What you have to do:
Could you output each line below exactly as it appears, excluding any pictures?

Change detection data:
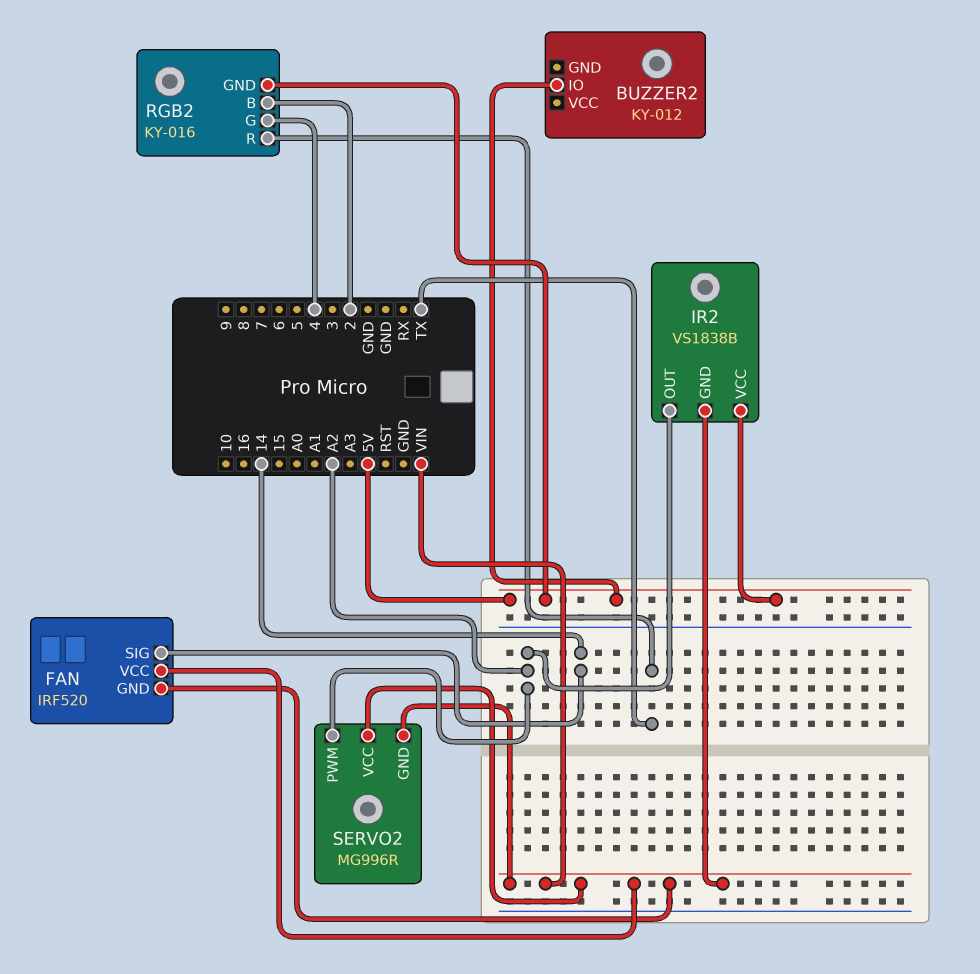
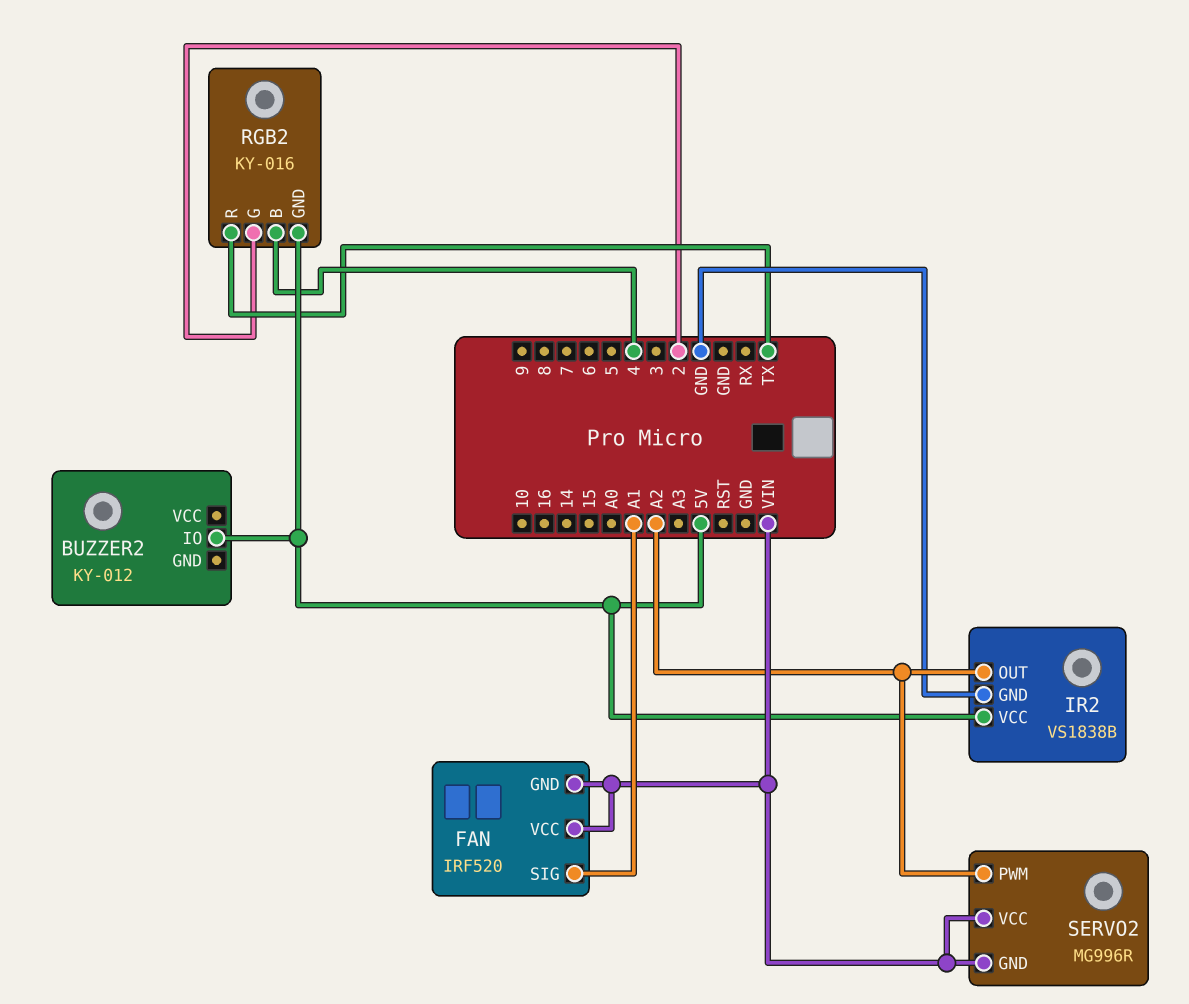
FAN pin SIG: 14 -> A1
IR2 pin GND: VIN -> GND
RGB2 pin B: 2 -> 4
RGB2 pin G: 4 -> 2

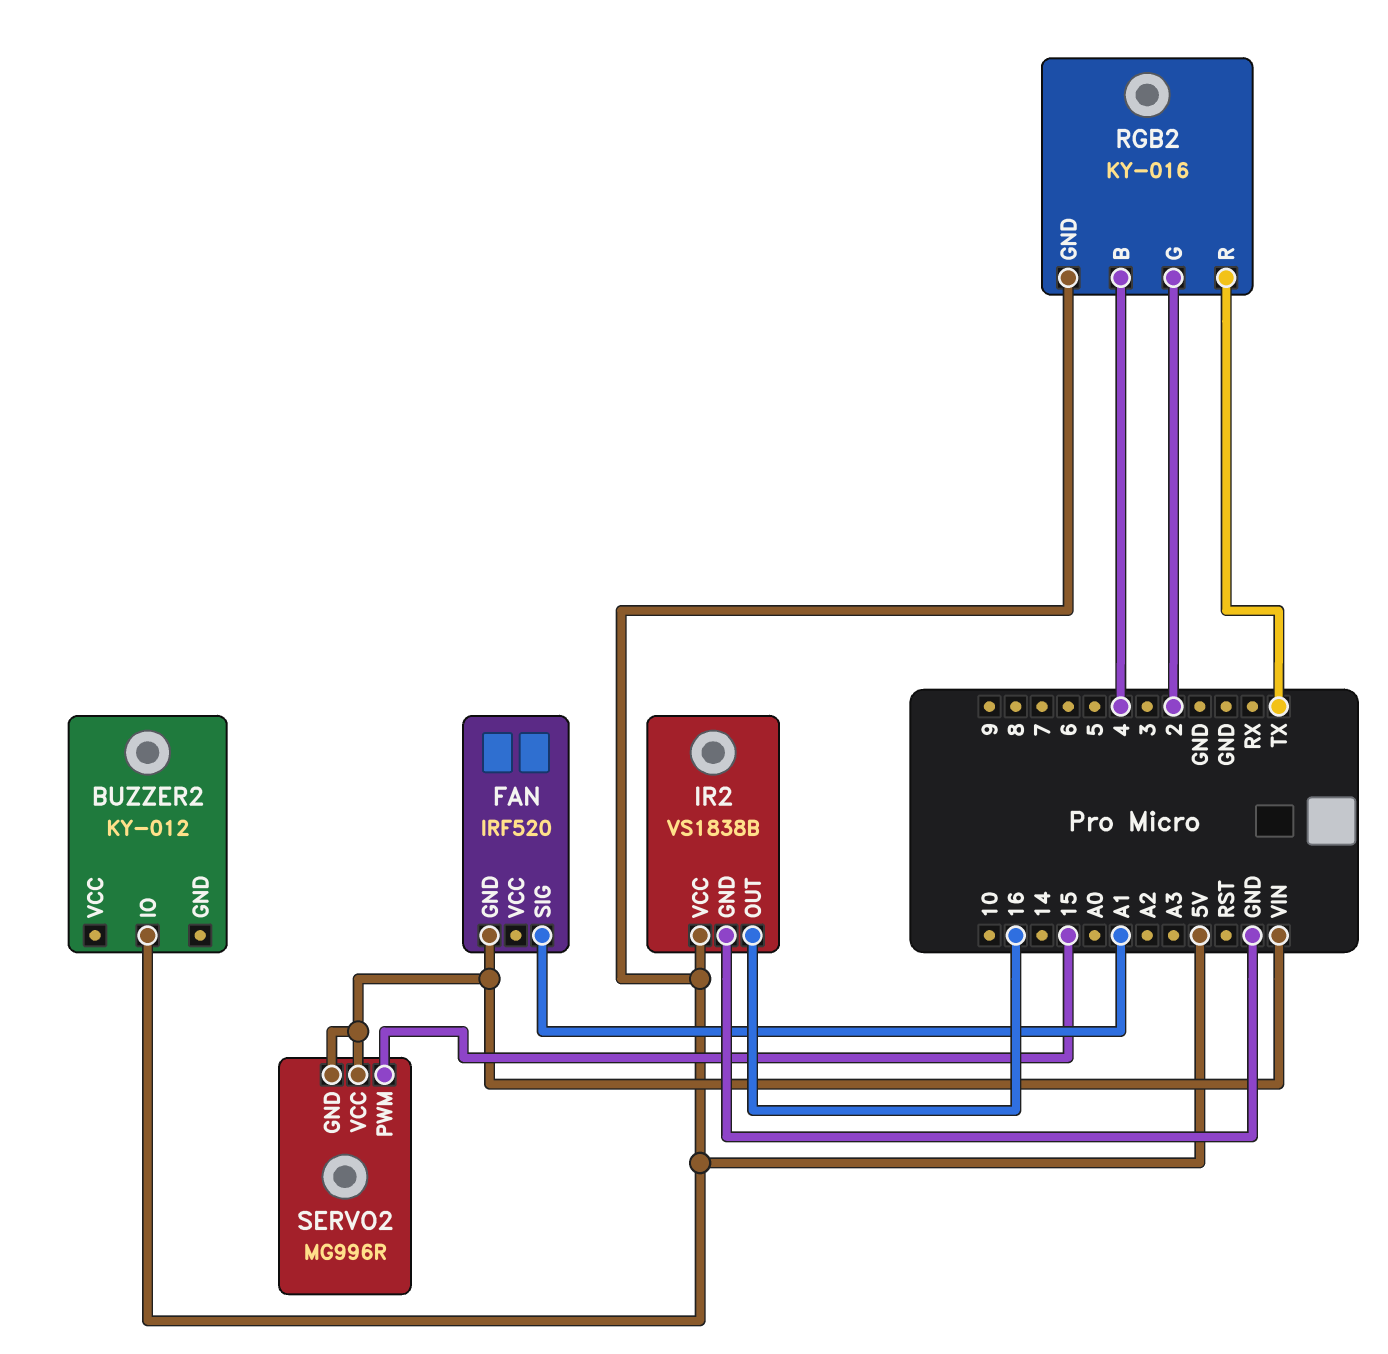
FAN pin VCC: VIN -> none
IR2 pin OUT: A2 -> 16
SERVO2 pin PWM: A2 -> 15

Output:
FAN pin SIG: 14 -> A1
IR2 pin GND: VIN -> GND
RGB2 pin B: 2 -> 4
RGB2 pin G: 4 -> 2

FAN pin VCC: VIN -> none
IR2 pin OUT: A2 -> 16
SERVO2 pin PWM: A2 -> 15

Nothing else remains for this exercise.